======== Raw data ========

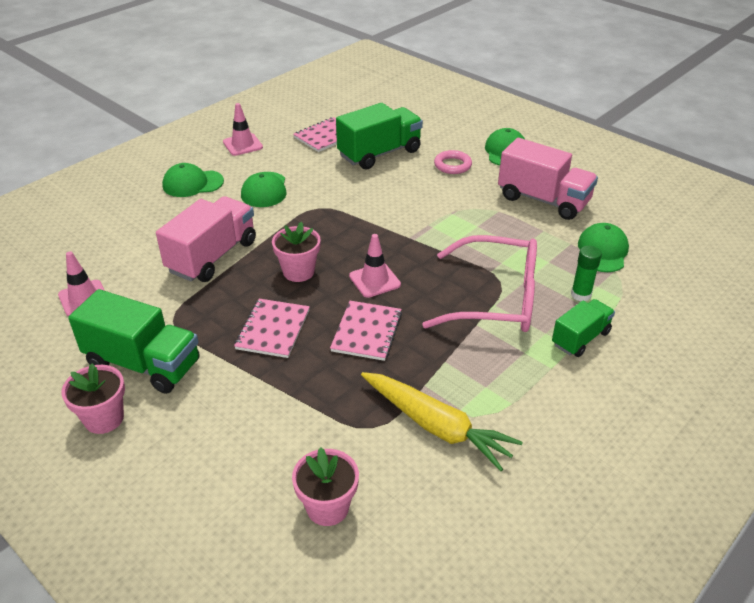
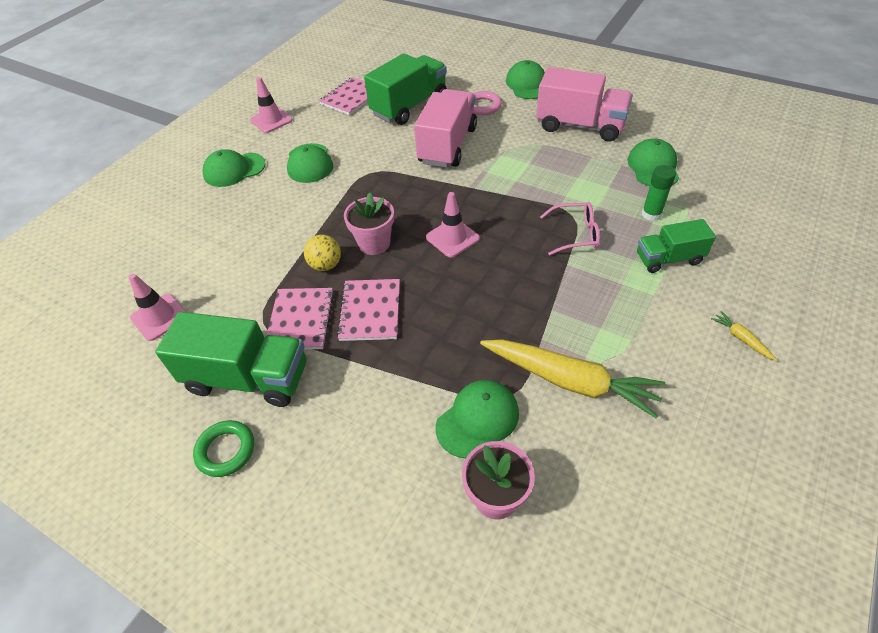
camera: 10 degrees left, 10 degrees up
(104, 418) = (226, 450): pink flower pot -> green ring
(212, 256) = (281, 244): pink truck -> pink truck (447, 145)
(247, 282) = (326, 265): none -> yellow ball
(336, 441) = (477, 419): none -> green cap
(367, 332) = (464, 294): pink notebook -> pink notebook (300, 320)
(496, 299) = (576, 234): pink glasses -> pink glasses, size x0.49
(580, 338) = (668, 259): green truck -> green truck turned 135 degrees counterclockwise
(622, 424) = (741, 338): none -> yellow carrot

========

To do:
With the pictures omitted, repeat the full set of records above exactly.

Exercise output:
camera: 10 degrees left, 10 degrees up
(104, 418) = (226, 450): pink flower pot -> green ring
(212, 256) = (281, 244): pink truck -> pink truck (447, 145)
(247, 282) = (326, 265): none -> yellow ball
(336, 441) = (477, 419): none -> green cap
(367, 332) = (464, 294): pink notebook -> pink notebook (300, 320)
(496, 299) = (576, 234): pink glasses -> pink glasses, size x0.49
(580, 338) = (668, 259): green truck -> green truck turned 135 degrees counterclockwise
(622, 424) = (741, 338): none -> yellow carrot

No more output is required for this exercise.